Task details -
Copy every line of the items below word for word, leaving out the pictures.
'''
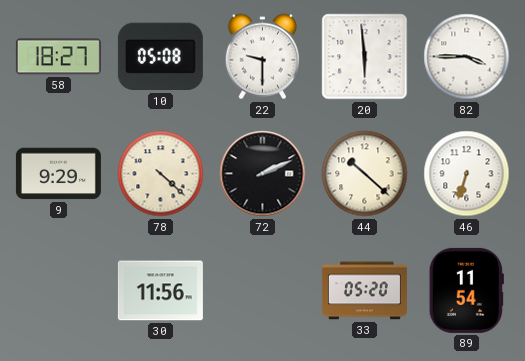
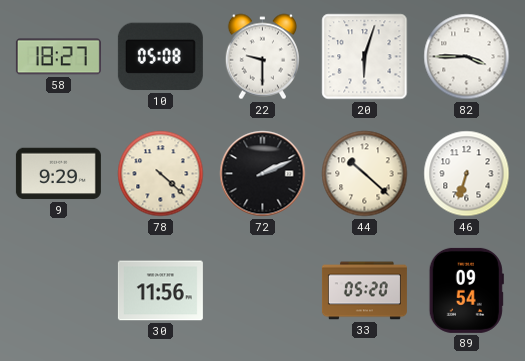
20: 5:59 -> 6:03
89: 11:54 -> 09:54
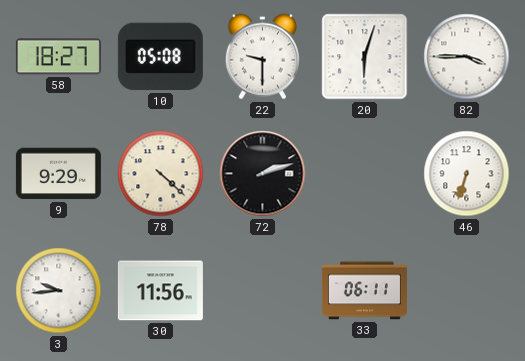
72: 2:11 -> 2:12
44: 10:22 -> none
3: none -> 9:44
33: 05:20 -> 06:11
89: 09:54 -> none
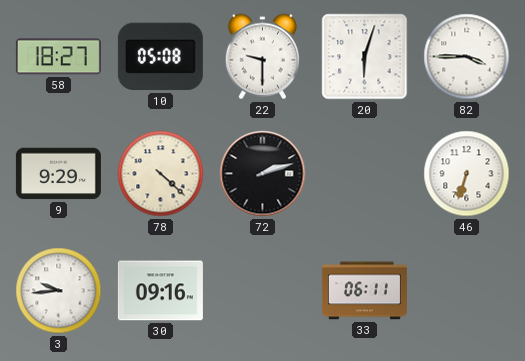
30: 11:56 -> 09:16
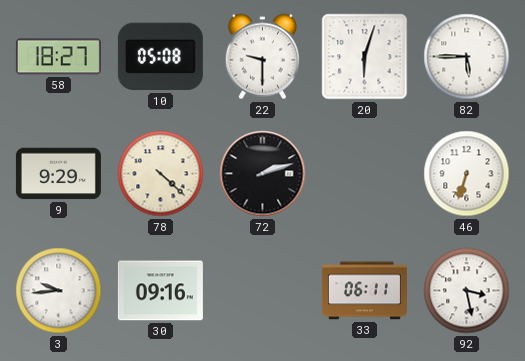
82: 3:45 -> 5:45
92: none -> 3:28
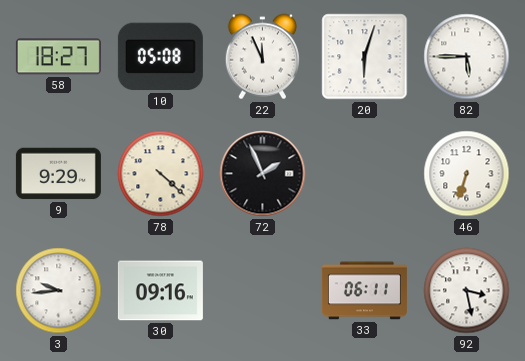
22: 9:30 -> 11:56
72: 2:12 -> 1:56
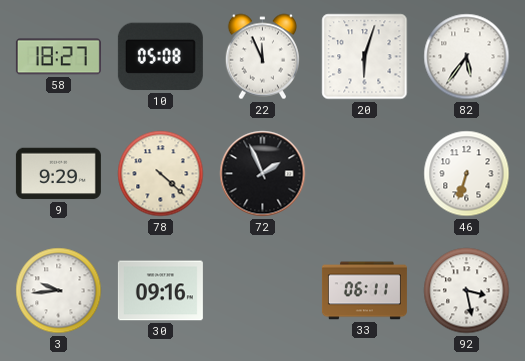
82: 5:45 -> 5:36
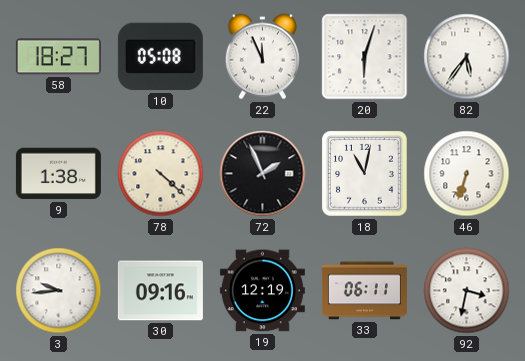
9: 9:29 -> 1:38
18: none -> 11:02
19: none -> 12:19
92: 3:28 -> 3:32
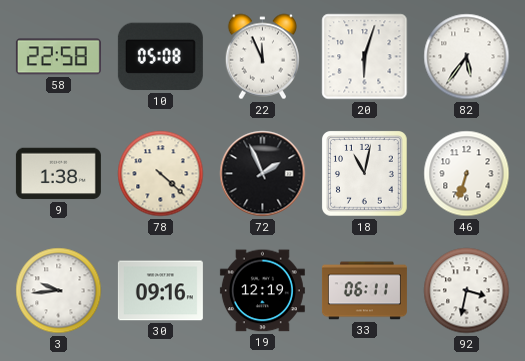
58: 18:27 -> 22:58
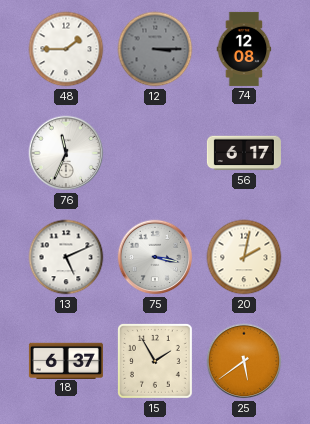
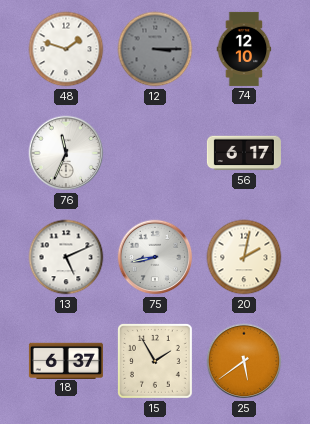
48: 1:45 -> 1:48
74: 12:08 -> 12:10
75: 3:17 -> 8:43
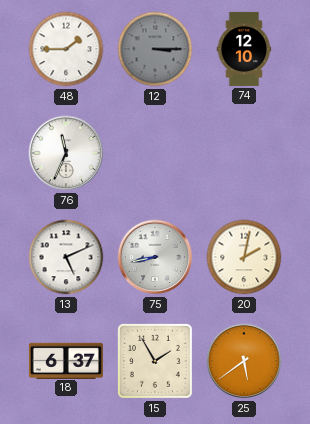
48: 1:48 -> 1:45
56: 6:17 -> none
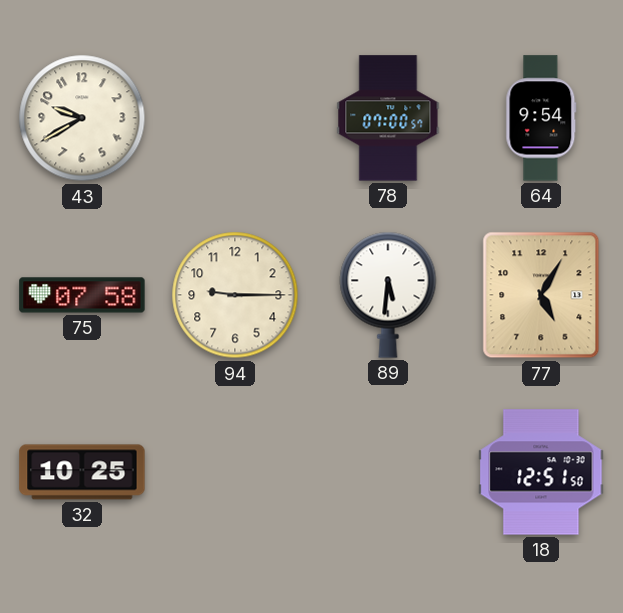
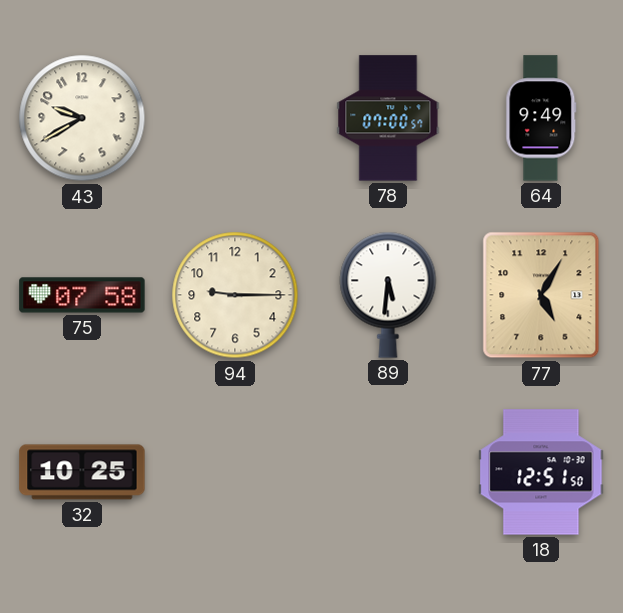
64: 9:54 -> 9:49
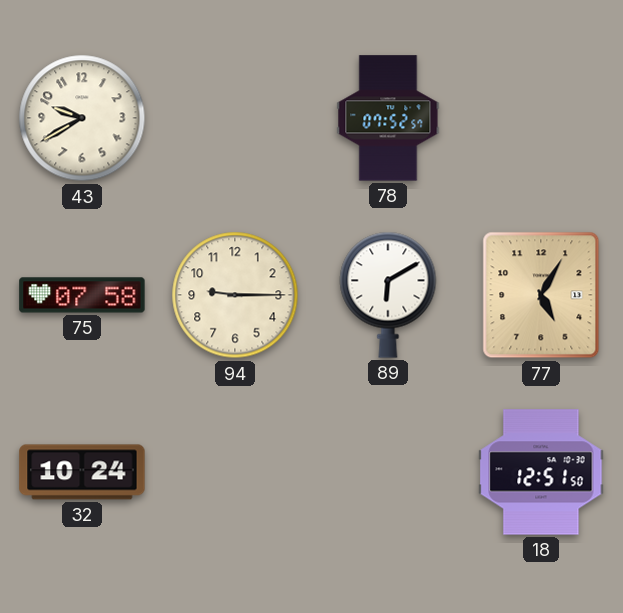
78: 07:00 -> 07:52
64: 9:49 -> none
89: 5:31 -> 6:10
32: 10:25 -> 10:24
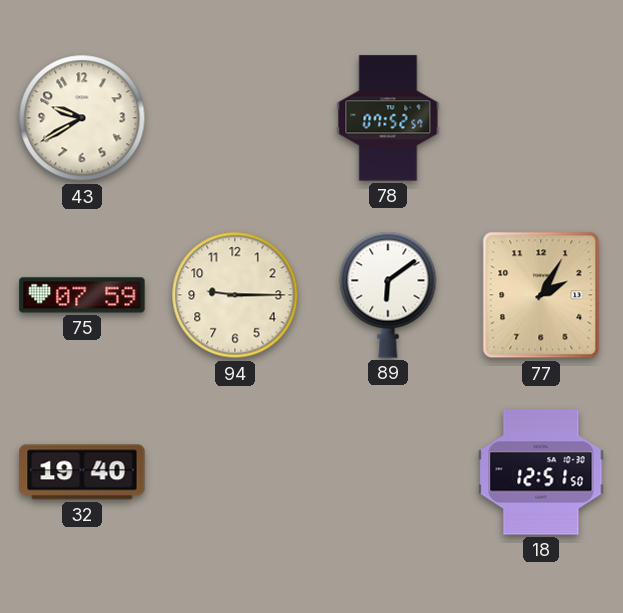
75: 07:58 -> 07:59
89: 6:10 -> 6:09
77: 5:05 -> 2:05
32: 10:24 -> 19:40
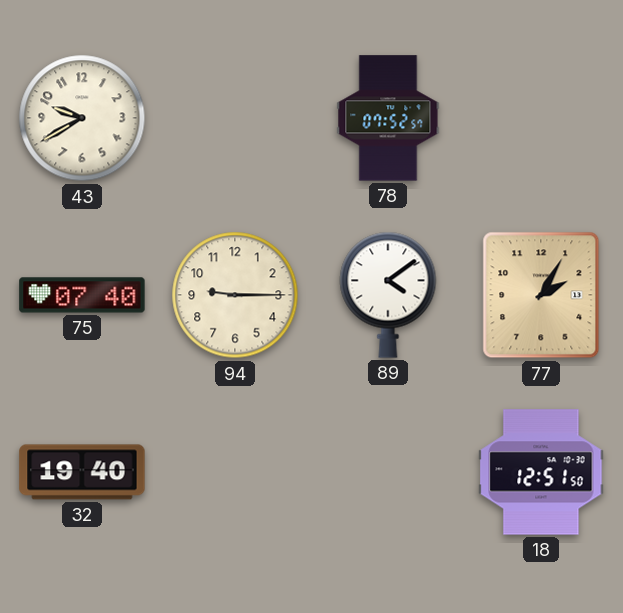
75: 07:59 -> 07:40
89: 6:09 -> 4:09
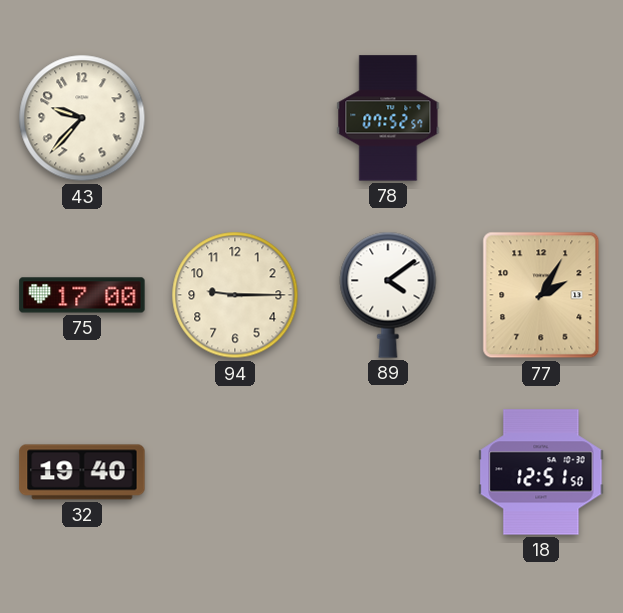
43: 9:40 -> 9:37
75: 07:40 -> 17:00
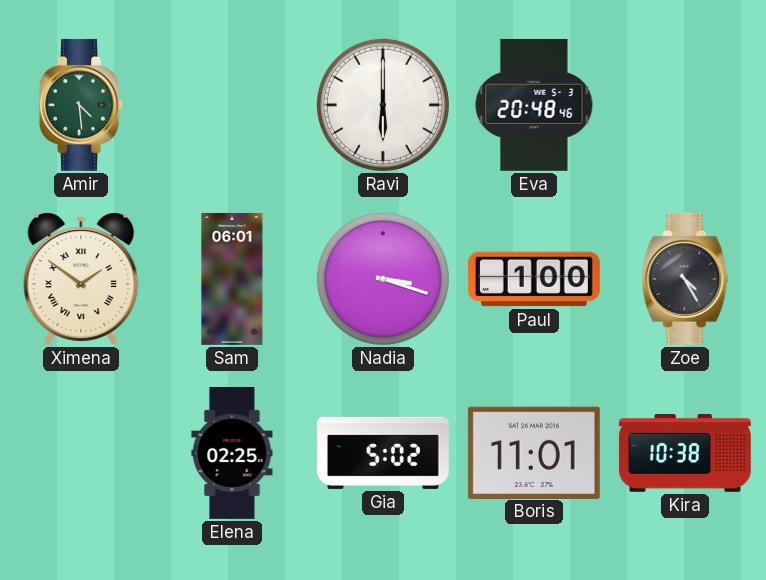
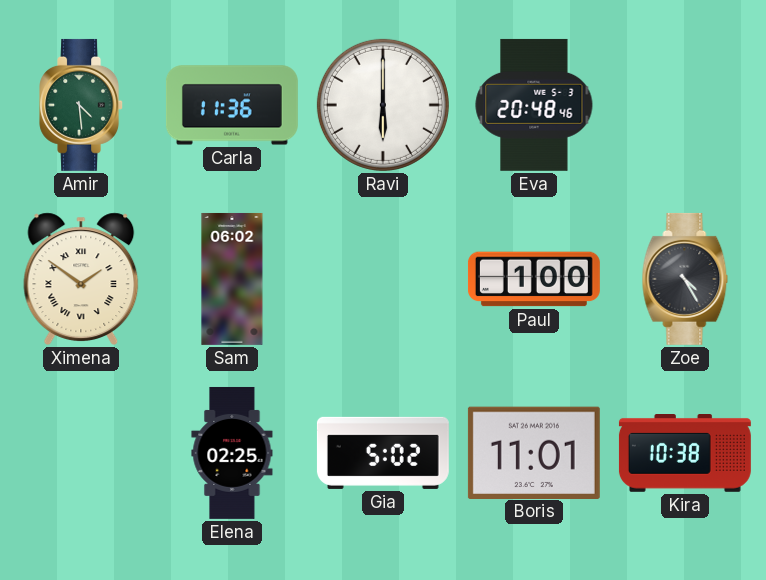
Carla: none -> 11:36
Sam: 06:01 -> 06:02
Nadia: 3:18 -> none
'''
Finished exercise -
20: 5:59 -> 6:03
89: 11:54 -> 09:54
72: 2:11 -> 2:12
44: 10:22 -> none
3: none -> 9:44
33: 05:20 -> 06:11
89: 09:54 -> none
30: 11:56 -> 09:16
82: 3:45 -> 5:45
92: none -> 3:28
22: 9:30 -> 11:56
72: 2:12 -> 1:56
82: 5:45 -> 5:36
9: 9:29 -> 1:38
18: none -> 11:02
19: none -> 12:19
92: 3:28 -> 3:32
58: 18:27 -> 22:58
48: 1:45 -> 1:48
74: 12:08 -> 12:10
75: 3:17 -> 8:43
48: 1:48 -> 1:45
56: 6:17 -> none
64: 9:54 -> 9:49
78: 07:00 -> 07:52
64: 9:49 -> none
89: 5:31 -> 6:10
32: 10:25 -> 10:24
75: 07:58 -> 07:59
89: 6:10 -> 6:09
77: 5:05 -> 2:05
32: 10:24 -> 19:40
75: 07:59 -> 07:40
89: 6:09 -> 4:09
43: 9:40 -> 9:37
75: 07:40 -> 17:00
Carla: none -> 11:36
Sam: 06:01 -> 06:02
Nadia: 3:18 -> none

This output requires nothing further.